Exercise brief –
Return every record verbatim, omitting all pictures.

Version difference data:
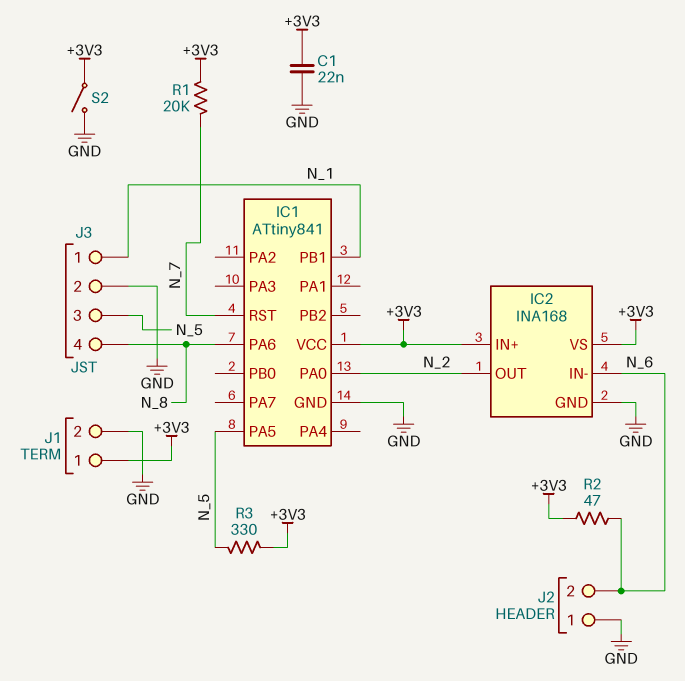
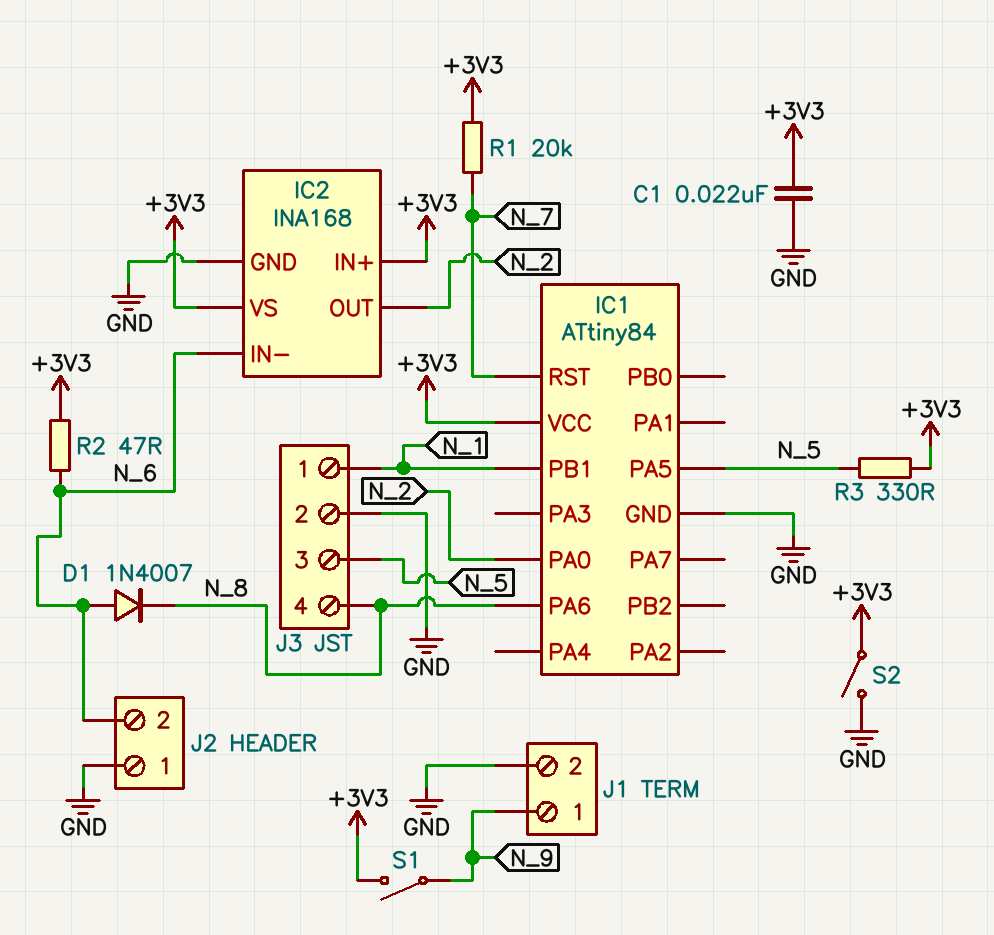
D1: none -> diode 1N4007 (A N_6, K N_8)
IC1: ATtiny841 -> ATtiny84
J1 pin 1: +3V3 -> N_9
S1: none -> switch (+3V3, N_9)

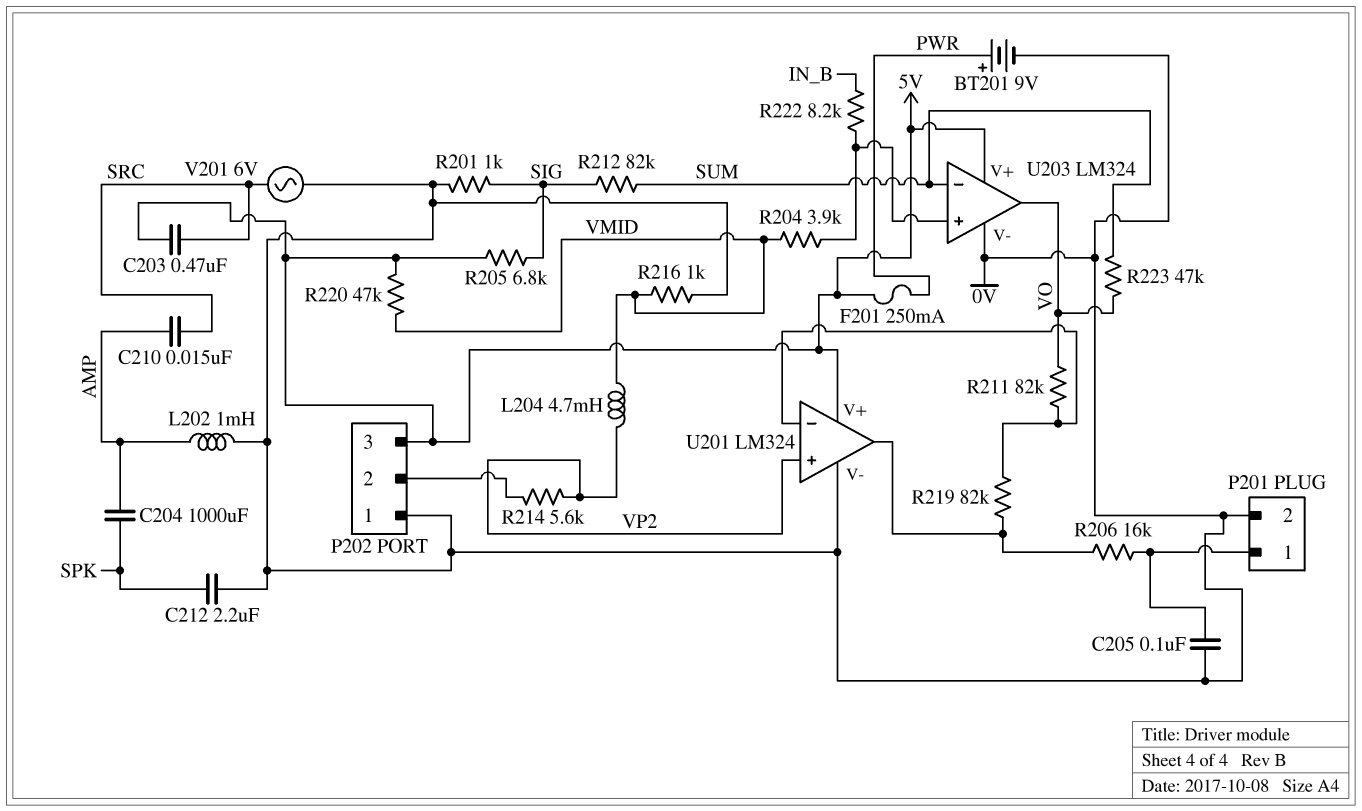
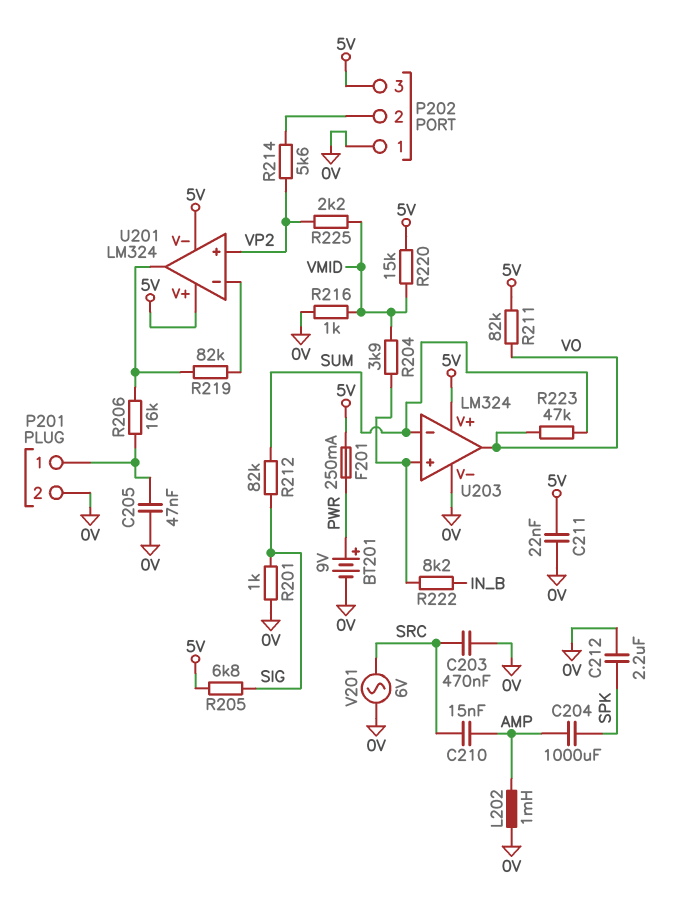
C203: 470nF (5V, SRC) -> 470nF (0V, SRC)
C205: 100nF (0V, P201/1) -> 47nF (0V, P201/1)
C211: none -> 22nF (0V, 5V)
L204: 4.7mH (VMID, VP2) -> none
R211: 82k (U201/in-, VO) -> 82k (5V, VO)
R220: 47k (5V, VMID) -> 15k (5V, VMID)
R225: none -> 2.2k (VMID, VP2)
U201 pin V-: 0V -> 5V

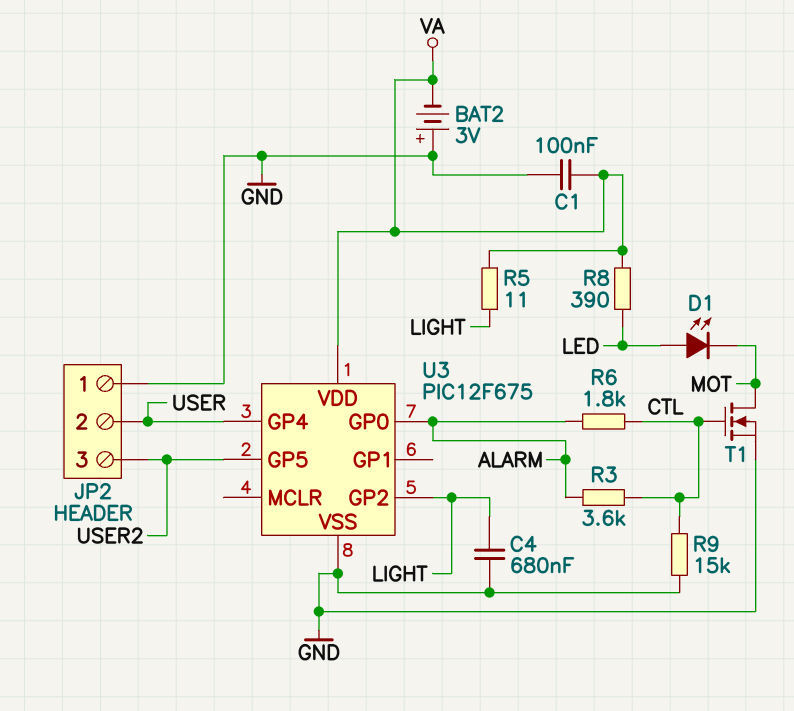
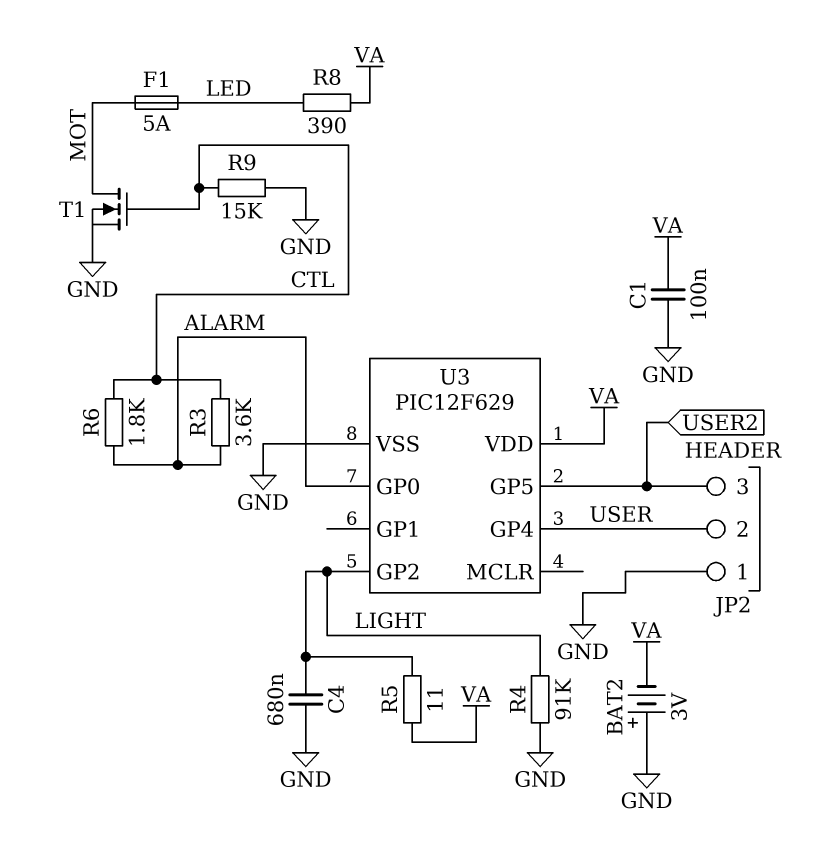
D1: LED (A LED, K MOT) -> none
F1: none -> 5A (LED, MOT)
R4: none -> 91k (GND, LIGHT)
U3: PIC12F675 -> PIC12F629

Problem solution –
D1: none -> diode 1N4007 (A N_6, K N_8)
IC1: ATtiny841 -> ATtiny84
J1 pin 1: +3V3 -> N_9
S1: none -> switch (+3V3, N_9)

C203: 470nF (5V, SRC) -> 470nF (0V, SRC)
C205: 100nF (0V, P201/1) -> 47nF (0V, P201/1)
C211: none -> 22nF (0V, 5V)
L204: 4.7mH (VMID, VP2) -> none
R211: 82k (U201/in-, VO) -> 82k (5V, VO)
R220: 47k (5V, VMID) -> 15k (5V, VMID)
R225: none -> 2.2k (VMID, VP2)
U201 pin V-: 0V -> 5V

D1: LED (A LED, K MOT) -> none
F1: none -> 5A (LED, MOT)
R4: none -> 91k (GND, LIGHT)
U3: PIC12F675 -> PIC12F629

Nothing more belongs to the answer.